● **Objetivo del ejercicio**
Localiza en las filas todas las líneas que contienen la palabra "Question" y cópialas. Se distinguen mayúsculas y minúsculas.

● **Datos de entrada**
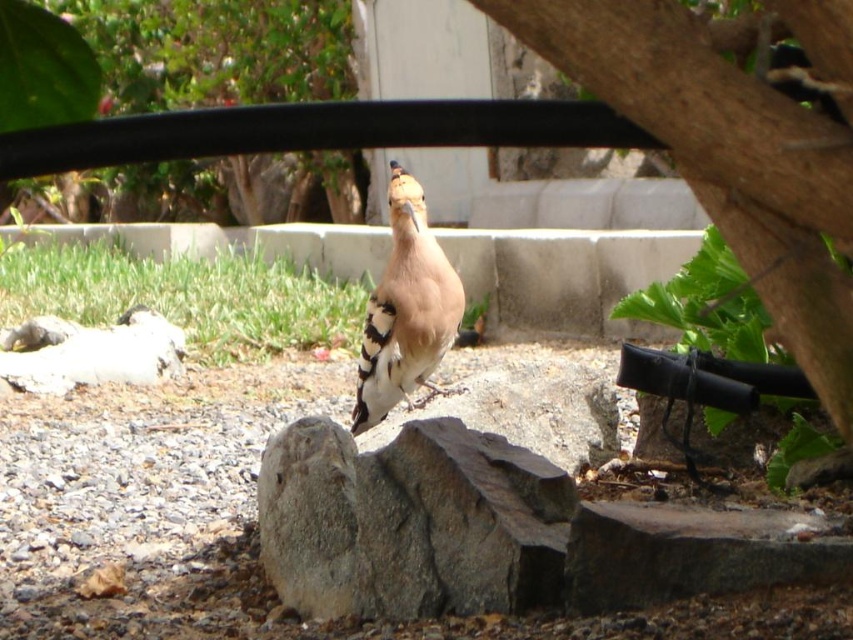
Question: Is gray rough rock at center thinner than green leafy tree at upper center?

Choices:
 (A) yes
 (B) no

Answer: (A)

Question: Based on their relative distances, which object is farther from the brown rough bark at upper right?

Choices:
 (A) gray gravel at center
 (B) green leafy tree at upper center
 (C) brown speckled feathers at center

Answer: (B)

Question: Does brown rough bark at upper right have a larger size compared to green leafy tree at upper center?

Choices:
 (A) yes
 (B) no

Answer: (B)

Question: Which point appears farthest from the camera in this image?

Choices:
 (A) coord(318,211)
 (B) coord(132,493)
 (C) coord(442,257)

Answer: (A)

Question: Is gray gravel at center positioned at the back of green leafy tree at upper center?

Choices:
 (A) no
 (B) yes

Answer: (A)

Question: Which of the following is the closest to the observer?

Choices:
 (A) (422, 435)
 (B) (770, 136)
 (C) (433, 282)
 (D) (0, 582)

Answer: (B)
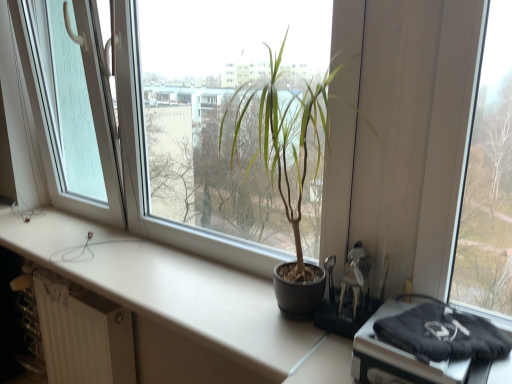
Image resolution: width=512 pixels, height=384 pixels. I want to click on empty space that is in between matte black pot at center and transparent glass door at left, so click(147, 269).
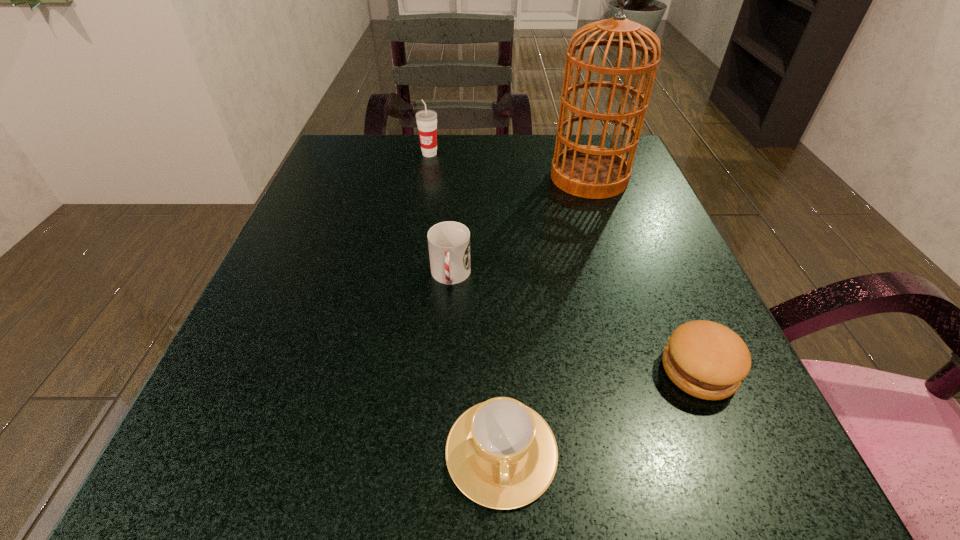
Locate an element on the screen. the tallest object is located at coordinates (x=595, y=172).

You are a GUI agent. You are given a task and a screenshot of the screen. Output one action in this format:
    pyautogui.click(x=<x>, y=<y>)
    Task: Click on the leftmost object
    This screenshot has height=540, width=960.
    Given the screenshot: What is the action you would take?
    pyautogui.click(x=426, y=120)

Identify the location of the farthest cup. The image size is (960, 540). (426, 120).

This screenshot has height=540, width=960. I want to click on the second shortest cup, so click(449, 242).

The height and width of the screenshot is (540, 960). Find the location of `the third nearest object`. the third nearest object is located at coordinates (449, 242).

Image resolution: width=960 pixels, height=540 pixels. In order to click on hamburger in this screenshot , I will do `click(707, 360)`.

The width and height of the screenshot is (960, 540). What are the coordinates of `the shortest cup` in the screenshot? It's located at (501, 454).

Identify the location of free space located 0.280m on the left of the birdcage. This screenshot has height=540, width=960. (423, 178).

This screenshot has width=960, height=540. In order to click on vacant space situated on the side of the second tallest object with the logo in this screenshot , I will do `click(418, 227)`.

Identify the location of vacant region located on the side of the third farthest object where the handle is located. (436, 492).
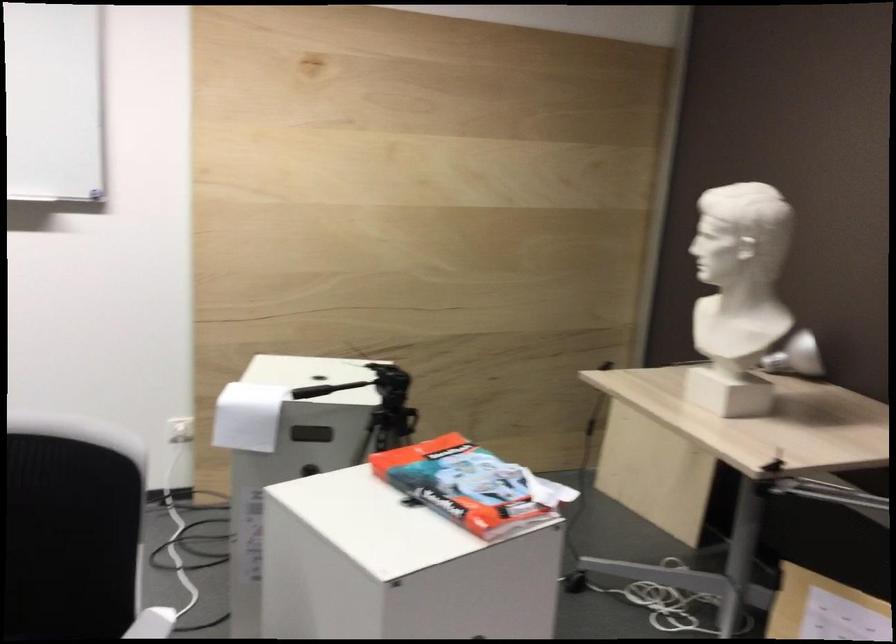
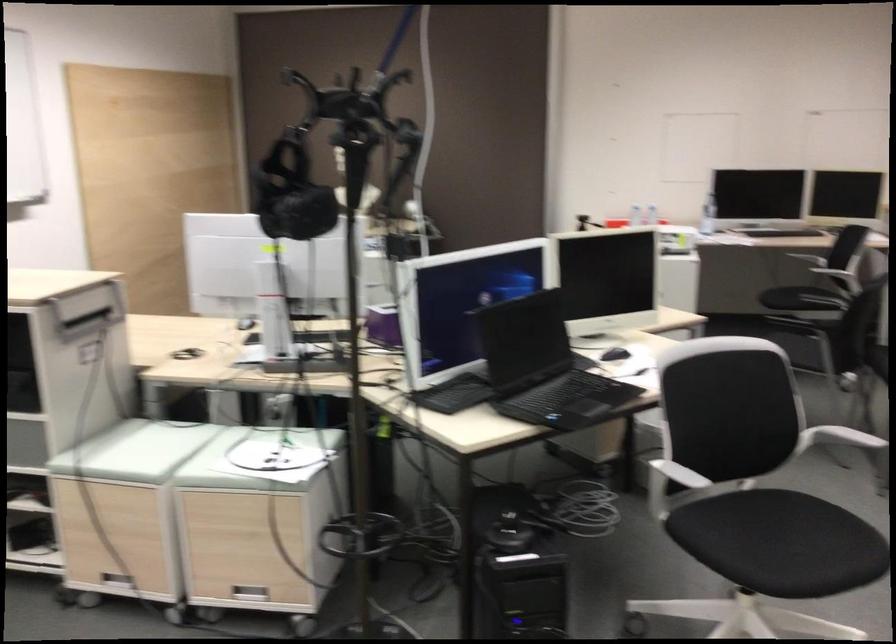
Question: I am providing you with two images of the same scene from different viewpoints. Which of the following objects are not visible in image2?

Choices:
 (A) black computer mouse
 (B) white weighing scale
 (C) tripod adjustment handle
 (D) white chair armrest

Answer: (C)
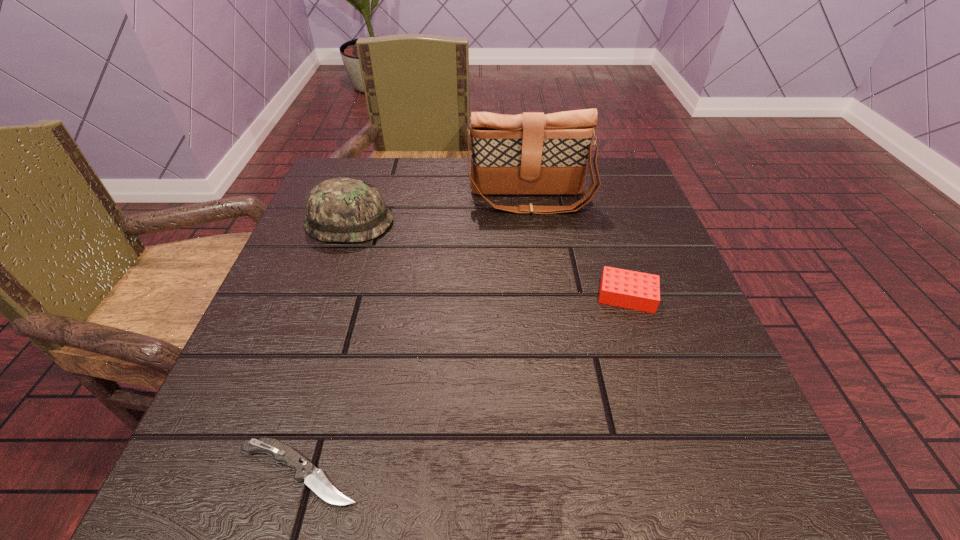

● **Tarea resuelta**
Question: Is gray rough rock at center thinner than green leafy tree at upper center?
Question: Based on their relative distances, which object is farther from the brown rough bark at upper right?
Question: Does brown rough bark at upper right have a larger size compared to green leafy tree at upper center?
Question: Which point appears farthest from the camera in this image?
Question: Is gray gravel at center positioned at the back of green leafy tree at upper center?
Question: Which of the following is the closest to the observer?
Question: I am providing you with two images of the same scene from different viewpoints. Which of the following objects are not visible in image2?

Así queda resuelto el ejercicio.